Entries provided -
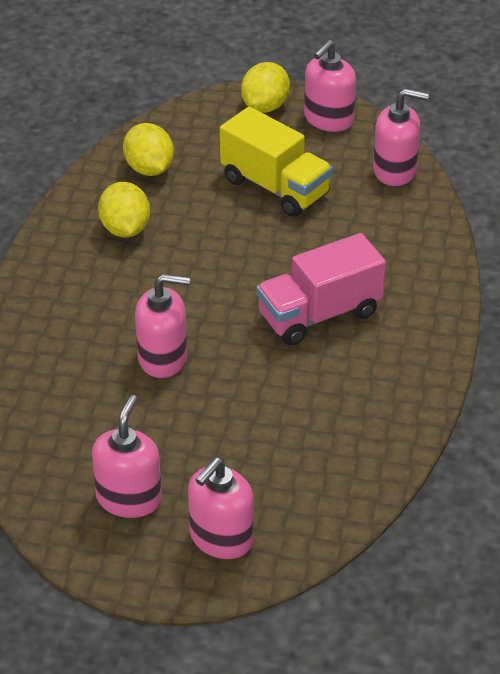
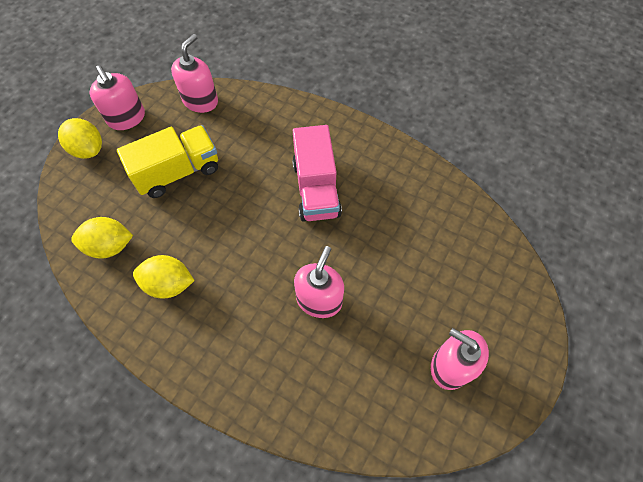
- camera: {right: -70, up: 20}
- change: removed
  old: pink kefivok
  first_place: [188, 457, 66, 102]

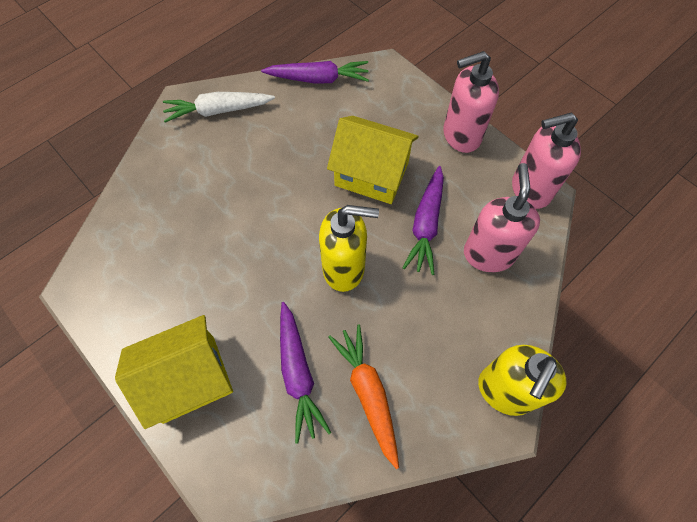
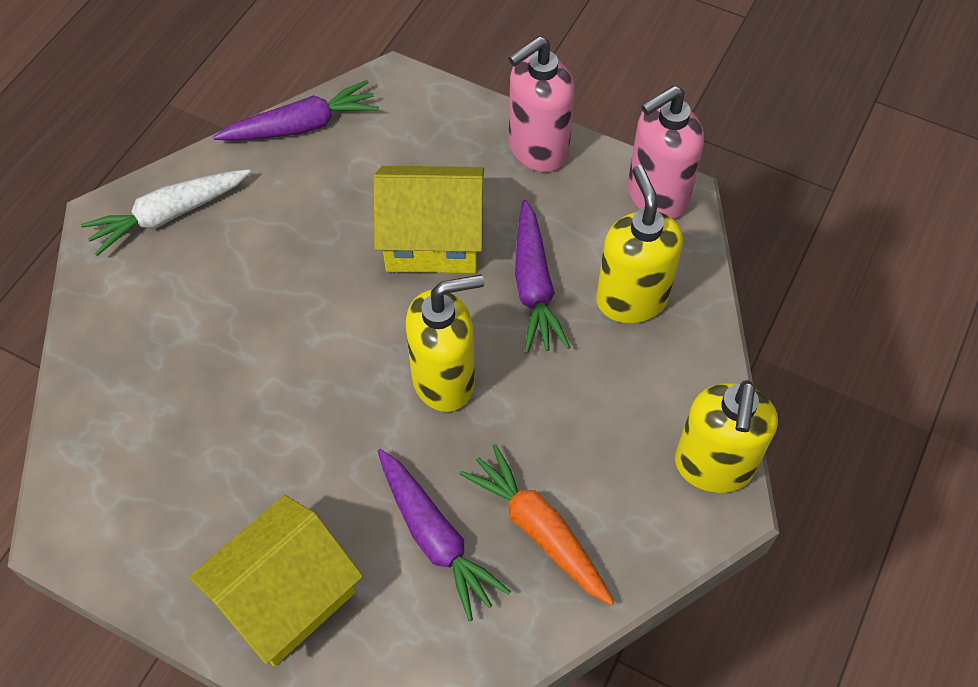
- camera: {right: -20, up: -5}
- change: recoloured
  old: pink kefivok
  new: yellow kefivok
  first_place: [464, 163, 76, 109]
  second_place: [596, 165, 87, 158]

---

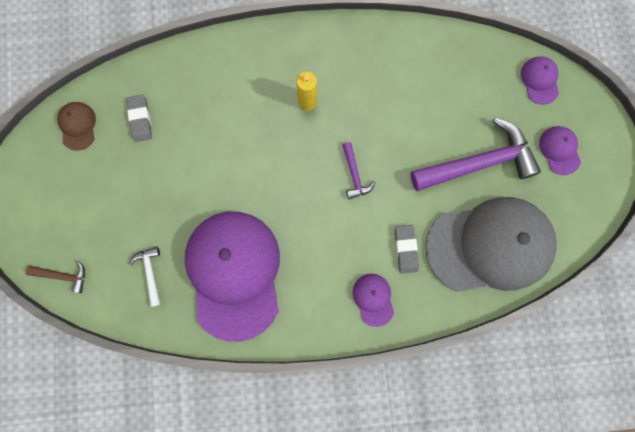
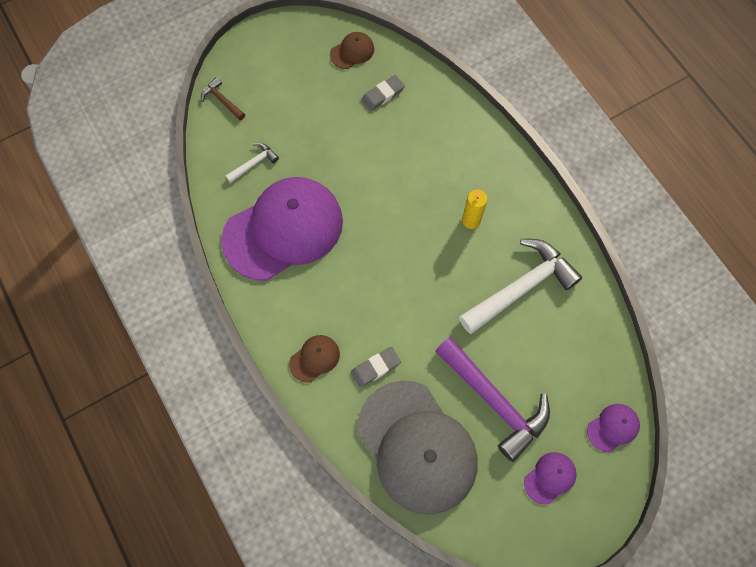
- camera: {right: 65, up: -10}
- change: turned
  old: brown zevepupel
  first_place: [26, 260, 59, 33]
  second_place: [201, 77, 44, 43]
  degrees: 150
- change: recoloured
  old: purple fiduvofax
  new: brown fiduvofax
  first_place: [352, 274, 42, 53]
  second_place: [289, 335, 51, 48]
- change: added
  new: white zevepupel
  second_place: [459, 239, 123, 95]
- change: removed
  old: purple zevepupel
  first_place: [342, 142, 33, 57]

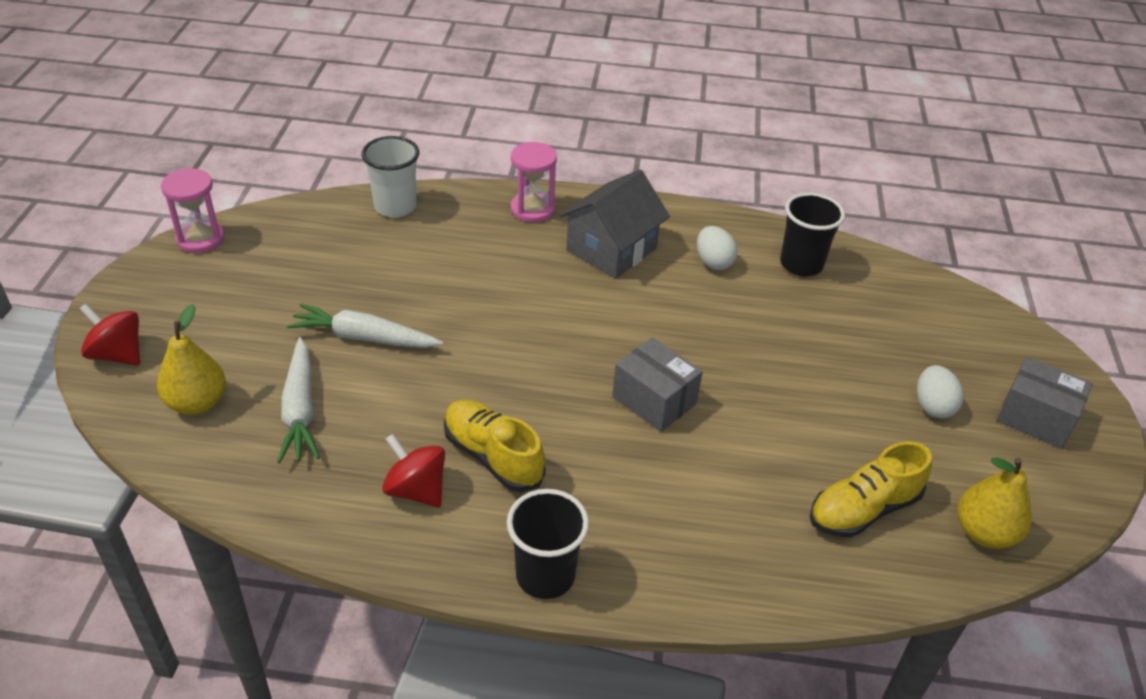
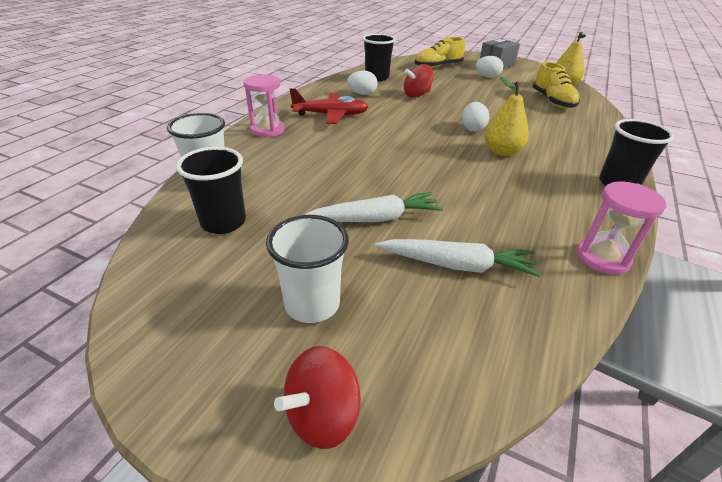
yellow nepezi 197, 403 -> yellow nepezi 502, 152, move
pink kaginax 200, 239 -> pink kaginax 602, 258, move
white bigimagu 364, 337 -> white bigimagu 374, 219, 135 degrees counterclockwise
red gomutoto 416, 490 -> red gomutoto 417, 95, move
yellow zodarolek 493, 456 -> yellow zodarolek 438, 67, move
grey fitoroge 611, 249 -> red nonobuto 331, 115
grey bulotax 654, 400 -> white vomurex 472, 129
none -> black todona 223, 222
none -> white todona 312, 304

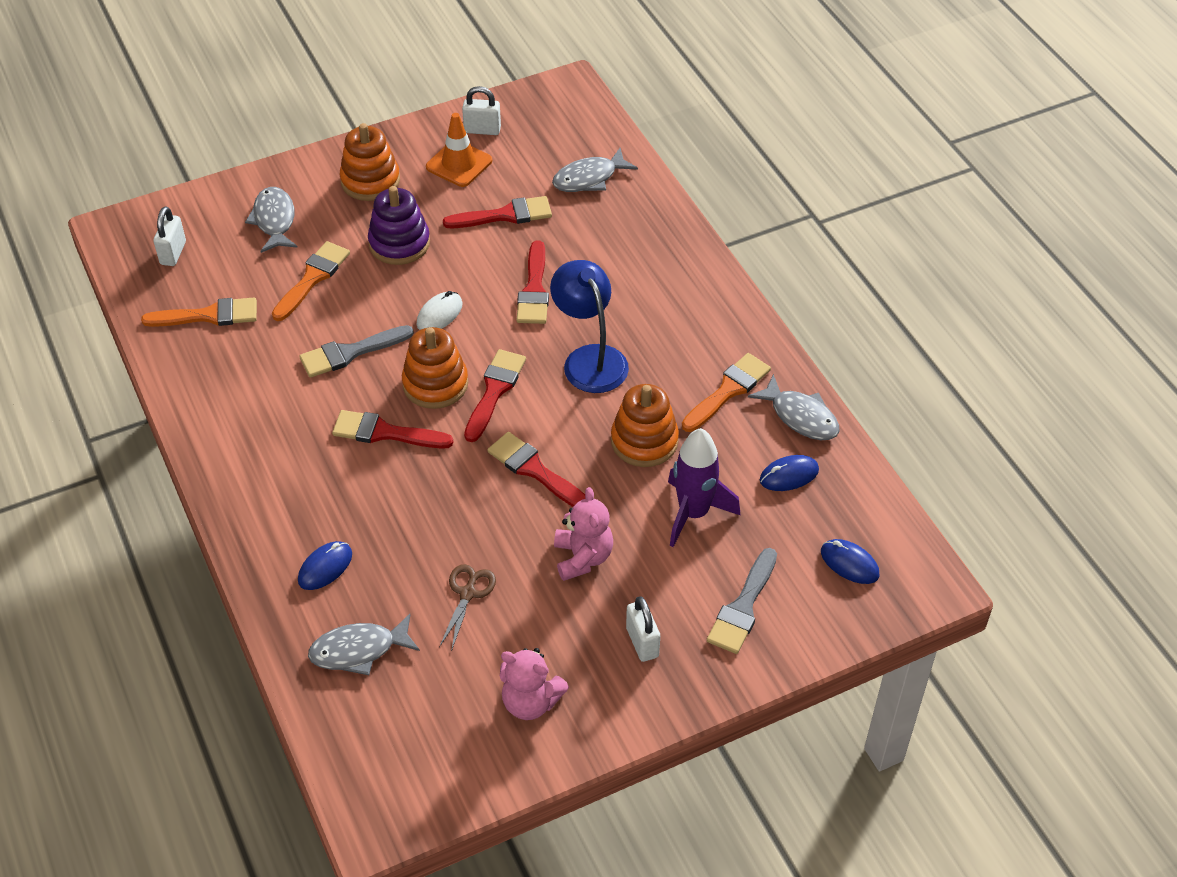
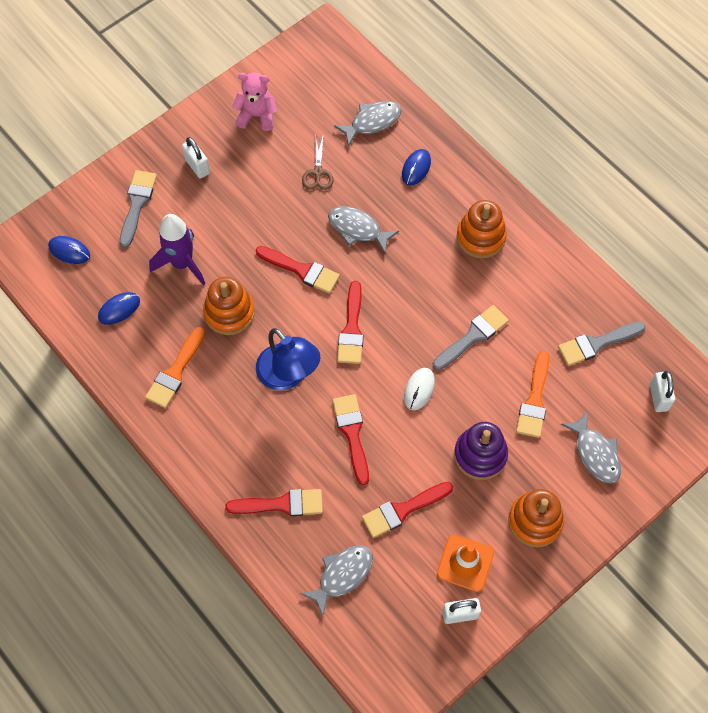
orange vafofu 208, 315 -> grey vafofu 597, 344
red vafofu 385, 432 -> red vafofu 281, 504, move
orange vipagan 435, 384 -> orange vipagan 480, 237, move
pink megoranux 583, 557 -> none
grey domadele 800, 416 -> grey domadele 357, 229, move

Goal of the exercise - Give again the stretch of the entries above that begins at the line with "grey fitoroge 611, 249" and ends at the line with "grey domadele 800, 416", word for word, with no pictures.

Exercise output -
grey fitoroge 611, 249 -> red nonobuto 331, 115
grey bulotax 654, 400 -> white vomurex 472, 129
none -> black todona 223, 222
none -> white todona 312, 304

orange vafofu 208, 315 -> grey vafofu 597, 344
red vafofu 385, 432 -> red vafofu 281, 504, move
orange vipagan 435, 384 -> orange vipagan 480, 237, move
pink megoranux 583, 557 -> none
grey domadele 800, 416 -> grey domadele 357, 229, move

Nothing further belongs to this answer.